[Object change listings]
-- Opening Marker --

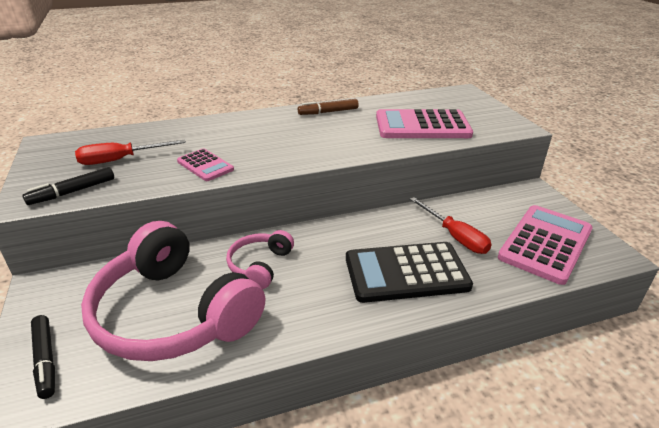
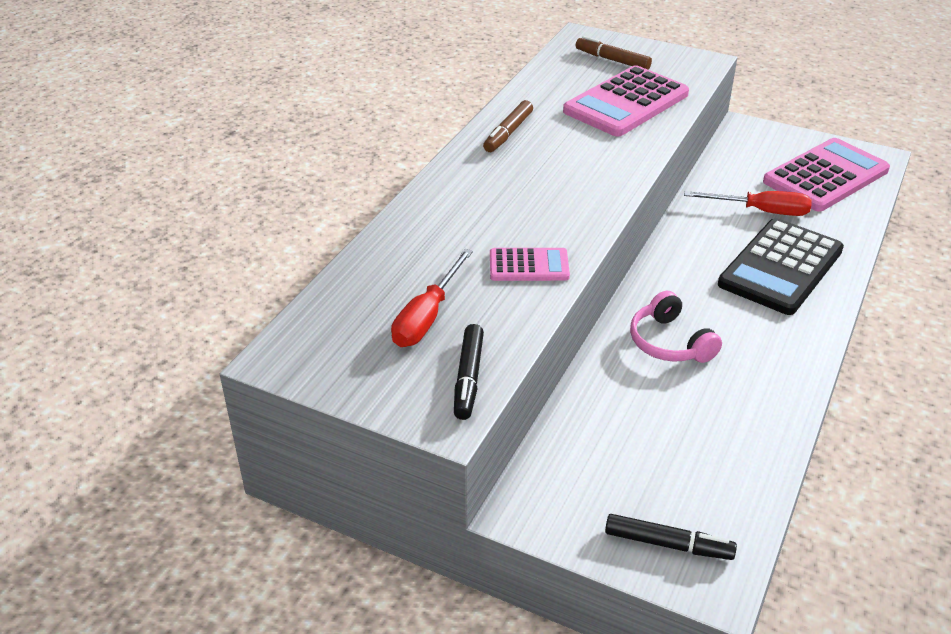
camera: 45 degrees left, 5 degrees up
(173, 314) = (685, 431): pink headphones -> none
(458, 106) = (612, 60): none -> brown marker
(545, 244) = (826, 176): pink calculator -> pink calculator turned 60 degrees clockwise

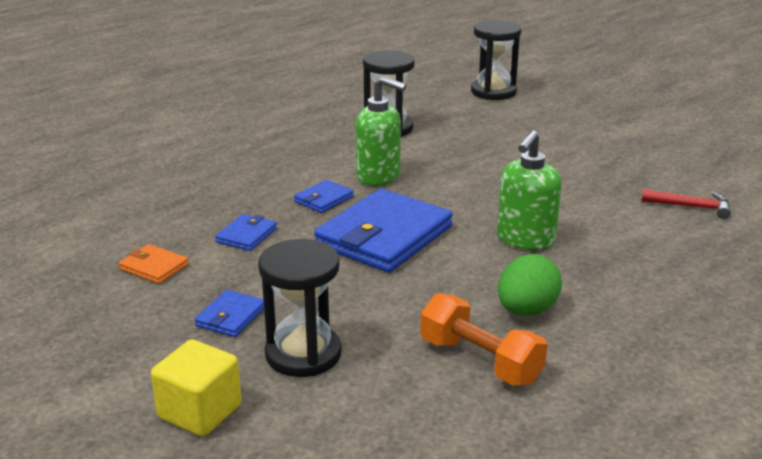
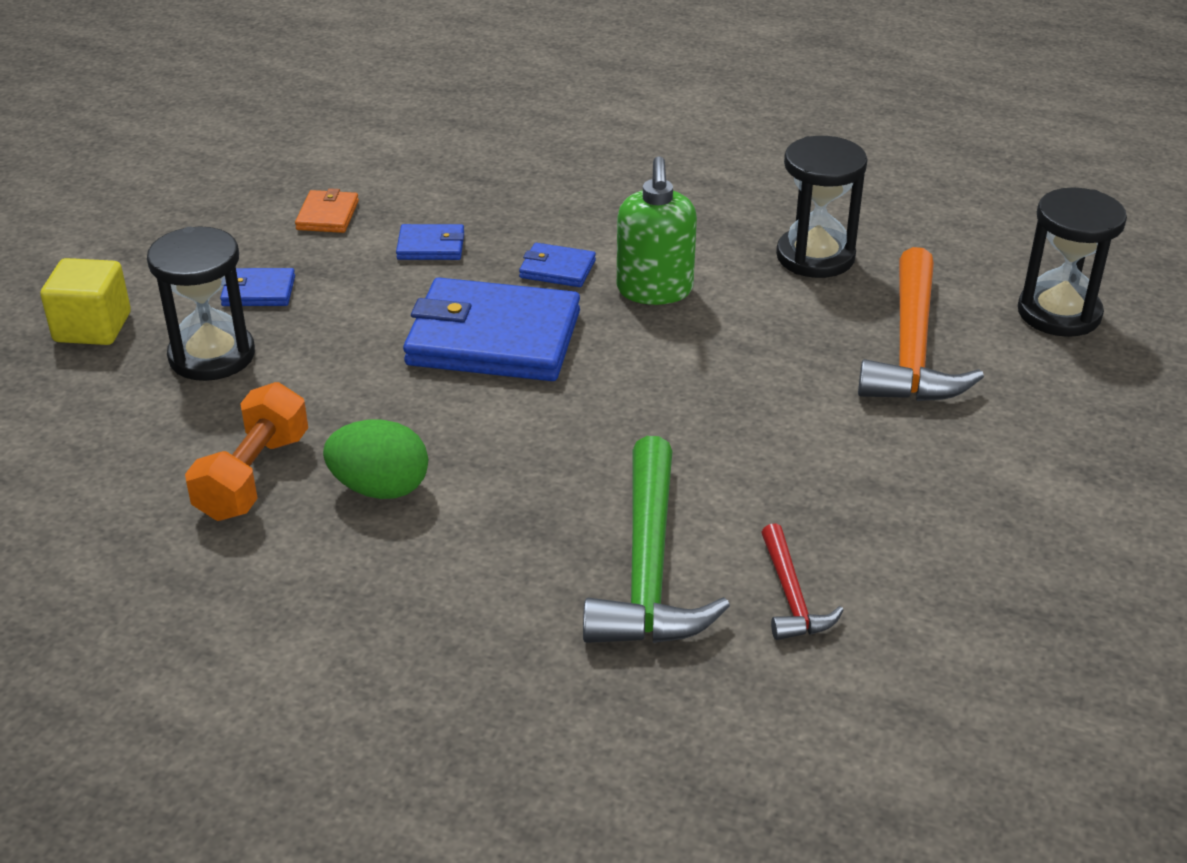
camera: 65 degrees right, 10 degrees up
(497, 128) = (912, 349): none -> orange hammer
(525, 240) = (563, 451): green soap dispenser -> none
(653, 239) = (648, 569): none -> green hammer

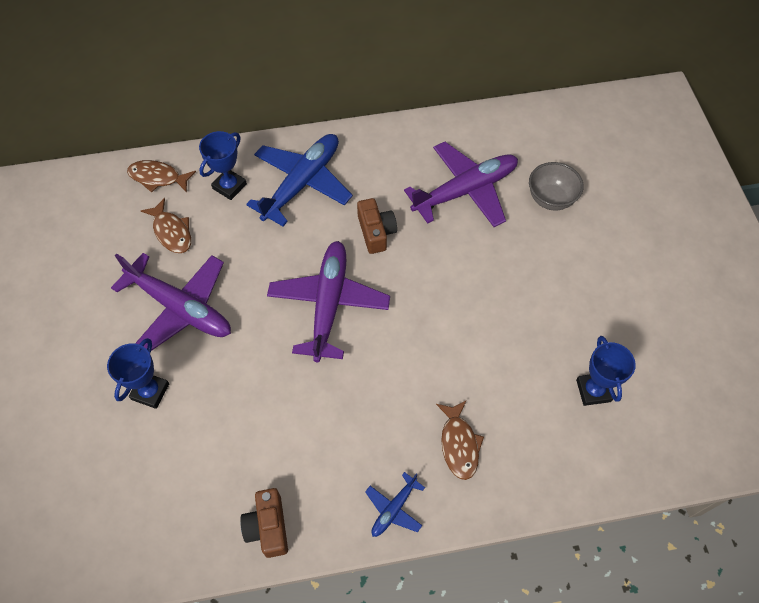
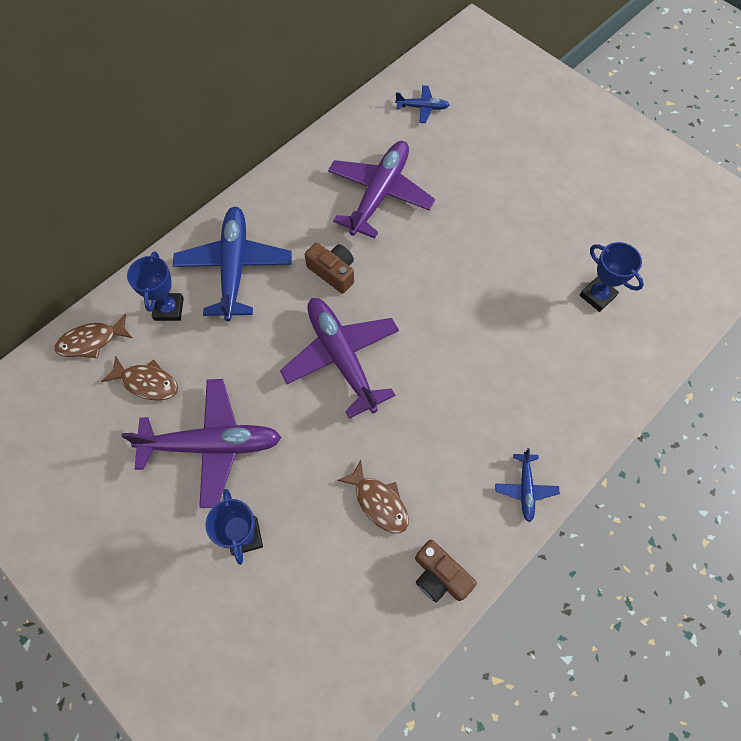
camera: 35 degrees left, 5 degrees up
(459, 444) = (534, 403): brown fish -> brown fish (378, 502)
(550, 199) = (452, 162): grey bowl -> none
(561, 138) = (422, 107): none -> blue plane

-- Closing Marker --

◆ **Work instruction**:
Above are the records; copy them exactly without the pictures.

◆ **Answer to this task**:
camera: 45 degrees left, 5 degrees up
(173, 314) = (685, 431): pink headphones -> none
(458, 106) = (612, 60): none -> brown marker
(545, 244) = (826, 176): pink calculator -> pink calculator turned 60 degrees clockwise

camera: 65 degrees right, 10 degrees up
(497, 128) = (912, 349): none -> orange hammer
(525, 240) = (563, 451): green soap dispenser -> none
(653, 239) = (648, 569): none -> green hammer

camera: 35 degrees left, 5 degrees up
(459, 444) = (534, 403): brown fish -> brown fish (378, 502)
(550, 199) = (452, 162): grey bowl -> none
(561, 138) = (422, 107): none -> blue plane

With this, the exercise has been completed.